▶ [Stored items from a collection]
━━━━━━

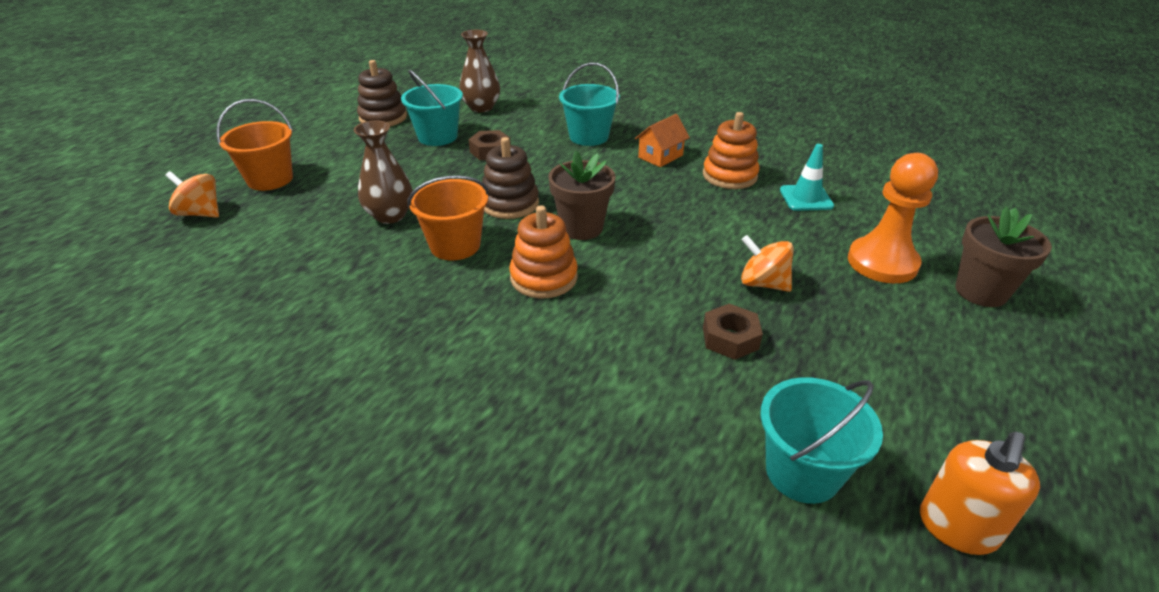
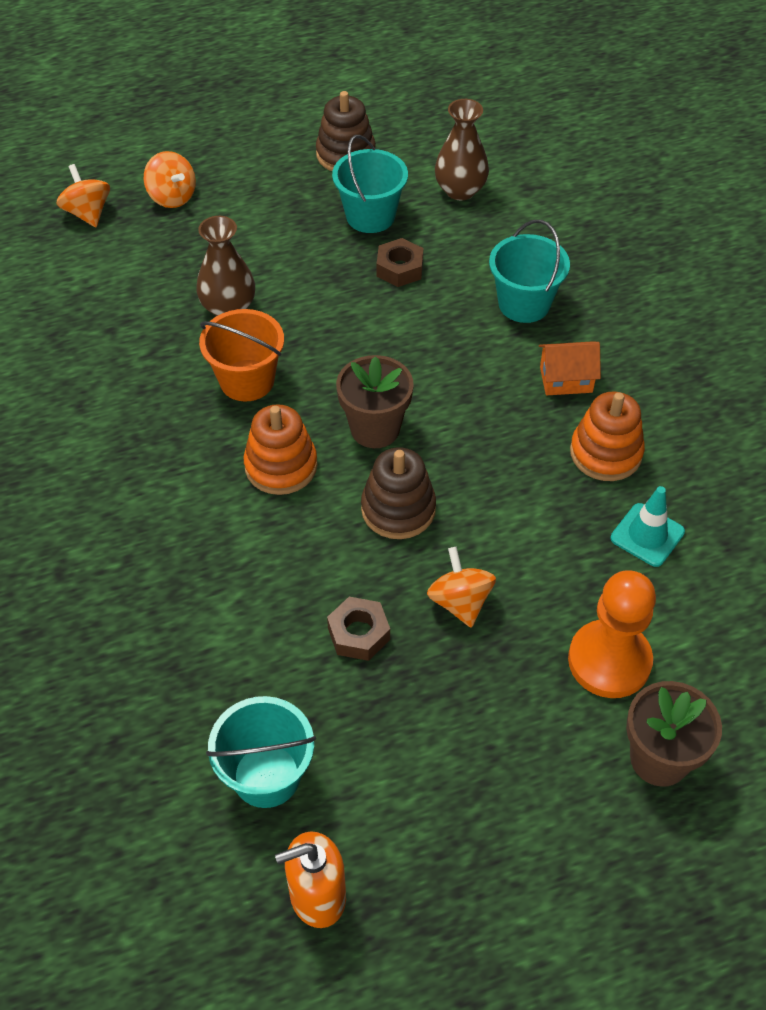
camera: 40 degrees right, 15 degrees up
(270, 179) = (172, 197): orange bucket -> orange spinning top
(510, 203) = (344, 356): brown stacking toy -> brown stacking toy (398, 509)

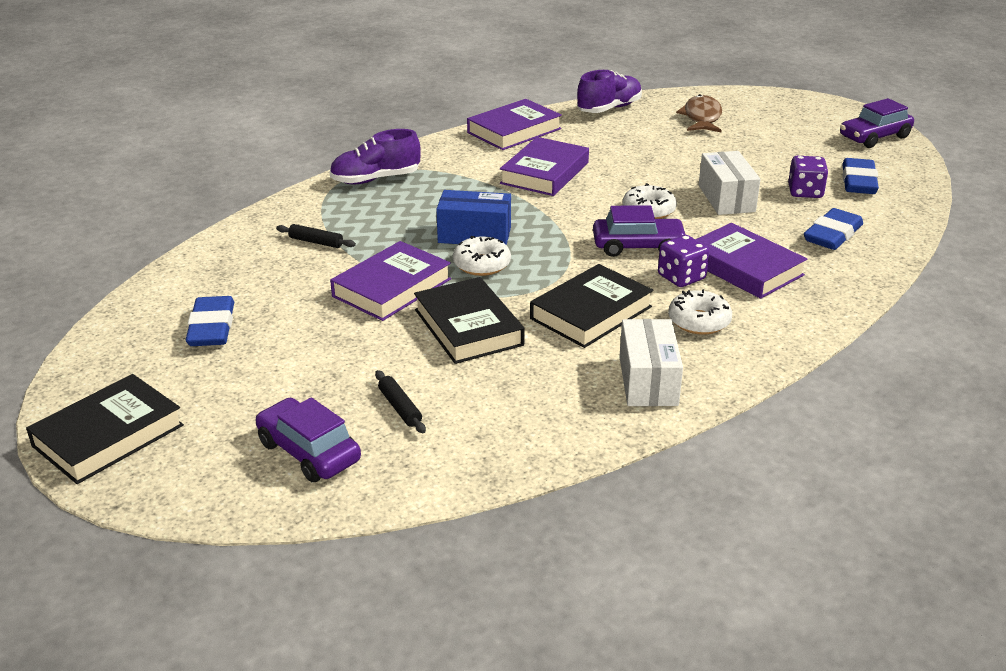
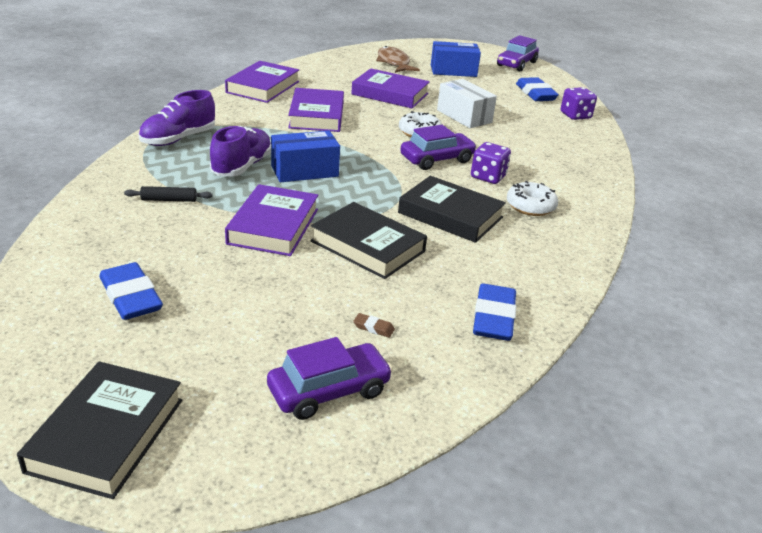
camera: 30 degrees left, 0 degrees up
(308, 452) = (329, 391): purple car -> purple car turned 135 degrees clockwise
(400, 407) = (373, 328): black rolling pin -> brown eraser
(481, 264) = (332, 193): white donut -> none
(591, 312) = (450, 215): black book -> black book turned 75 degrees counterclockwise
(609, 108) = (322, 63): purple shoe -> purple shoe (242, 166)
(648, 381) = (539, 258): white box -> none
(744, 267) = (522, 162): purple book -> purple book (390, 94)
(772, 137) = (453, 71): none -> blue box
(805, 192) = (510, 105): purple dice -> purple dice (575, 115)
(832, 235) = (554, 131): blue eraser -> blue eraser (493, 318)

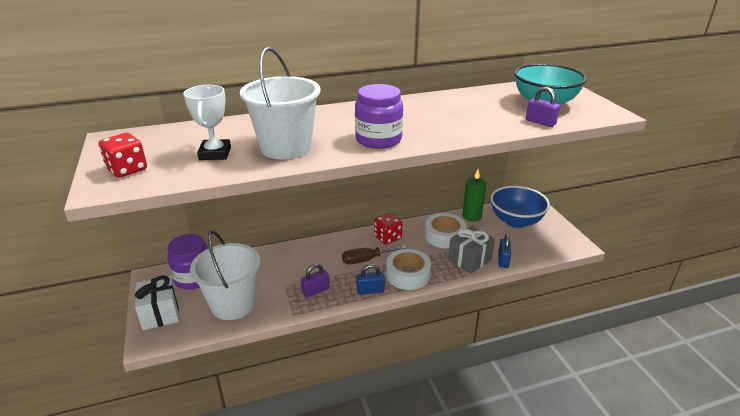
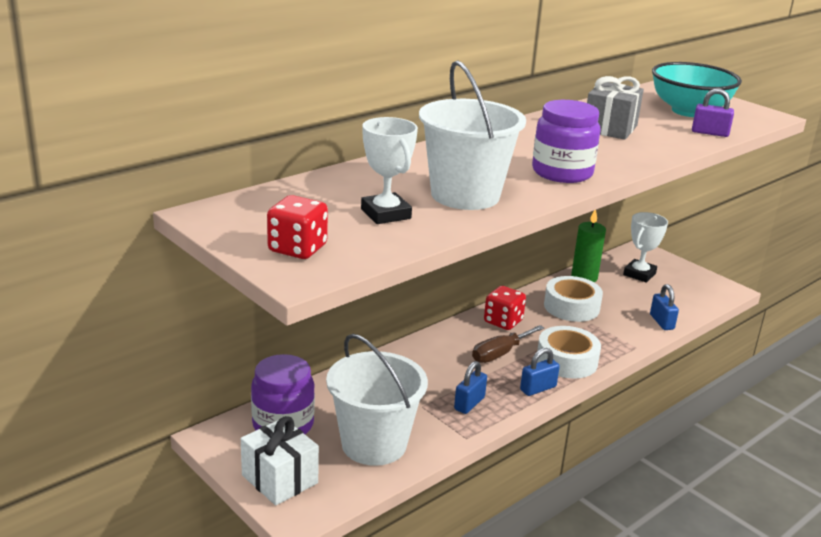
camera: 25 degrees left, 5 degrees down
(315, 291) = (469, 403): purple padlock -> blue padlock
(469, 260) = (624, 329): grey gift -> grey gift (610, 128)
(516, 221) = (639, 274): blue bowl -> white trophy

━━━━━━

Among the records, find each line where the word "black" occurs, and copy it.

(400, 407) = (373, 328): black rolling pin -> brown eraser
(591, 312) = (450, 215): black book -> black book turned 75 degrees counterclockwise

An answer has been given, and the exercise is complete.